**Aim of the exercise:** The listing below has to be output exactly as given, less its pictures.

**Data excerpts:**
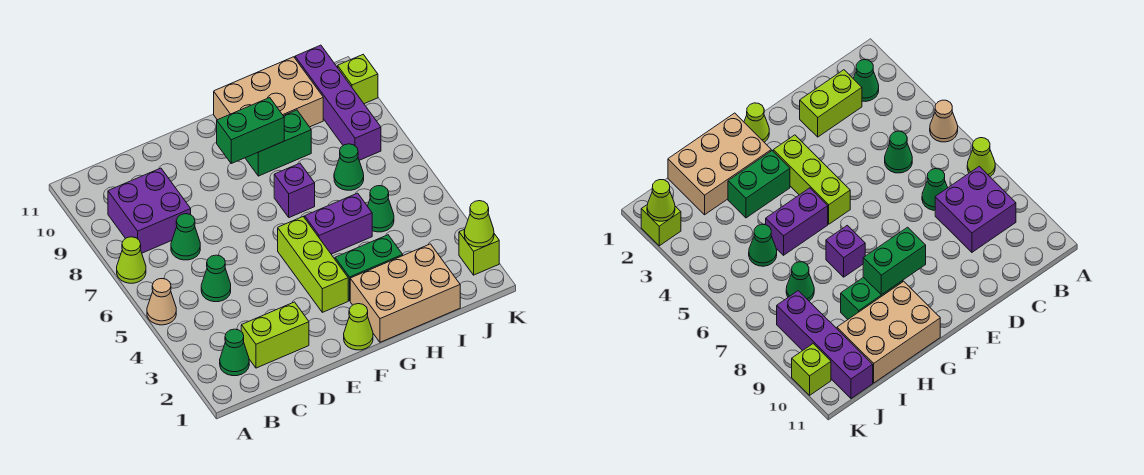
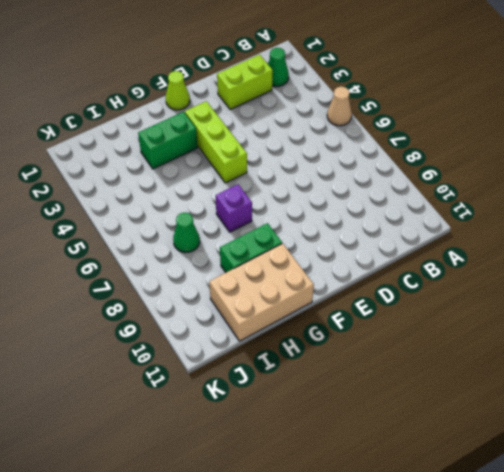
none -> lime cone A7 level 1
none -> purple brick B8:C9 level 1
none -> green cone C5 level 1

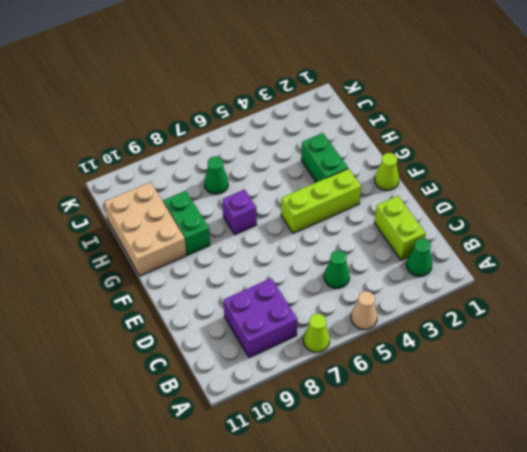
none -> green cone C7 level 1
none -> tan brick G1:I2 level 1
none -> purple brick G5:H5 level 1

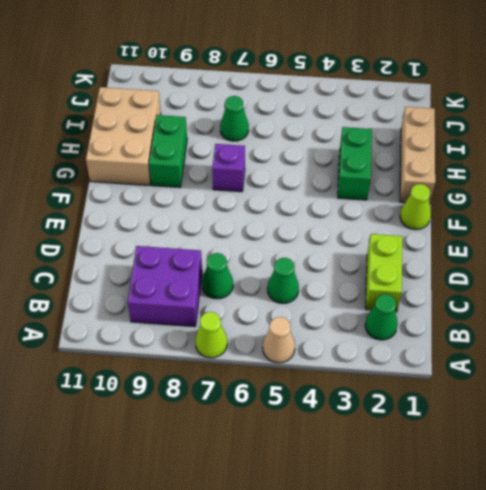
tan brick G1:I1 level 1 -> tan brick G1:I2 level 1
none -> lime brick F3:F5 level 1
none -> purple brick G5:H5 level 1
none -> green cone I5 level 1

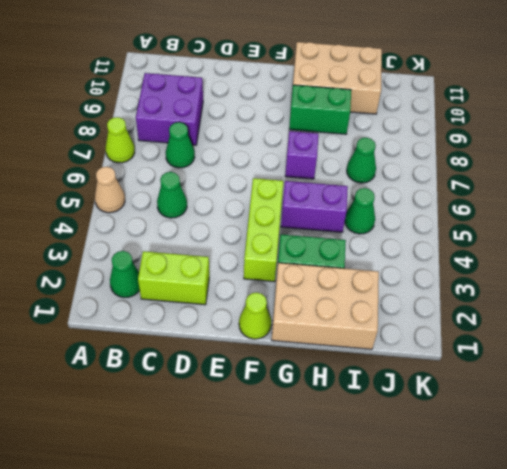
none -> purple brick J8:J11 level 1
none -> lime brick K2 level 1
none -> lime brick K10 level 1

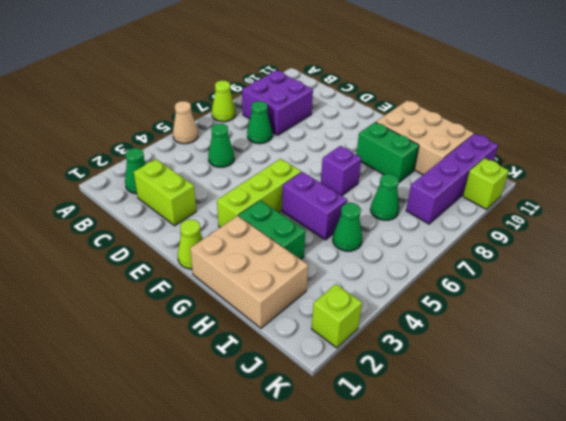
none -> green brick F9:G9 level 2
none -> lime cone K2 level 2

**Your solution:**
none -> lime cone A7 level 1
none -> purple brick B8:C9 level 1
none -> green cone C5 level 1

none -> green cone C7 level 1
none -> tan brick G1:I2 level 1
none -> purple brick G5:H5 level 1

tan brick G1:I1 level 1 -> tan brick G1:I2 level 1
none -> lime brick F3:F5 level 1
none -> purple brick G5:H5 level 1
none -> green cone I5 level 1

none -> purple brick J8:J11 level 1
none -> lime brick K2 level 1
none -> lime brick K10 level 1

none -> green brick F9:G9 level 2
none -> lime cone K2 level 2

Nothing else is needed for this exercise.